Instructions for the task: Each line from the start of the records through the line containing "T3: PMOS IRF9540" is to be transcribed exactly, and no other line is to be included.

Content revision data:
====
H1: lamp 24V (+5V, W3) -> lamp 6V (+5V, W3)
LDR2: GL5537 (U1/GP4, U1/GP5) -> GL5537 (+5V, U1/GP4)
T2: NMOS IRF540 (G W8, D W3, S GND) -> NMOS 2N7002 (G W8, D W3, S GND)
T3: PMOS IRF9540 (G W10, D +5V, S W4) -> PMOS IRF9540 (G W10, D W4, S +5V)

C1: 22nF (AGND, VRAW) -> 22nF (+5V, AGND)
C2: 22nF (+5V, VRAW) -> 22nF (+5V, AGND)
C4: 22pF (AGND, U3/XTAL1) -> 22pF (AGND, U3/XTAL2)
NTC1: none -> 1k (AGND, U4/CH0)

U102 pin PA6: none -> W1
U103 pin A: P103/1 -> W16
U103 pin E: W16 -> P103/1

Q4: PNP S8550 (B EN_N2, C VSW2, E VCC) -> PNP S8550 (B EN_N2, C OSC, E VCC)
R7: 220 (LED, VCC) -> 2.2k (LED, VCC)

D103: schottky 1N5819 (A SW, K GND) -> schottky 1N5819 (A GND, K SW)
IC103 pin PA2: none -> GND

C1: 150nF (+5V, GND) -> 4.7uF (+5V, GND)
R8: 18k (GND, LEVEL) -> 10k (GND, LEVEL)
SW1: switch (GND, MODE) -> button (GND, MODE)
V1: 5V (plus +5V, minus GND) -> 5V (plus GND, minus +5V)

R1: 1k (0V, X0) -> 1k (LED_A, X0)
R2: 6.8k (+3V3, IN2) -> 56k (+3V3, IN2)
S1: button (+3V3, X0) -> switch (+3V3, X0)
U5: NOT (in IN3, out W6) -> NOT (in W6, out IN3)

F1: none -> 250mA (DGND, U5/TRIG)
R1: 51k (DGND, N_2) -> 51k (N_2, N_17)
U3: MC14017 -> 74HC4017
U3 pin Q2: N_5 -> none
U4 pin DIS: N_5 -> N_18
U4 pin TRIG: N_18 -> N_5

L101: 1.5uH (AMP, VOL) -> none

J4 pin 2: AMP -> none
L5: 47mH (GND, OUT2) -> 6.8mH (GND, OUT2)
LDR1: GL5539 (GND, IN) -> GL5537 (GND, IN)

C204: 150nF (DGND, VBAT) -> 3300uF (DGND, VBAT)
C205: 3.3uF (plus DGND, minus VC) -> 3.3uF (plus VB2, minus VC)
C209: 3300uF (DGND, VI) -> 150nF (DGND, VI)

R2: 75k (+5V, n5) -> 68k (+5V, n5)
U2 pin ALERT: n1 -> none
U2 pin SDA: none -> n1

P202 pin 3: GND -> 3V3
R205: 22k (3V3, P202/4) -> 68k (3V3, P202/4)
====
Solution to this task:
H1: lamp 24V (+5V, W3) -> lamp 6V (+5V, W3)
LDR2: GL5537 (U1/GP4, U1/GP5) -> GL5537 (+5V, U1/GP4)
T2: NMOS IRF540 (G W8, D W3, S GND) -> NMOS 2N7002 (G W8, D W3, S GND)
T3: PMOS IRF9540 (G W10, D +5V, S W4) -> PMOS IRF9540 (G W10, D W4, S +5V)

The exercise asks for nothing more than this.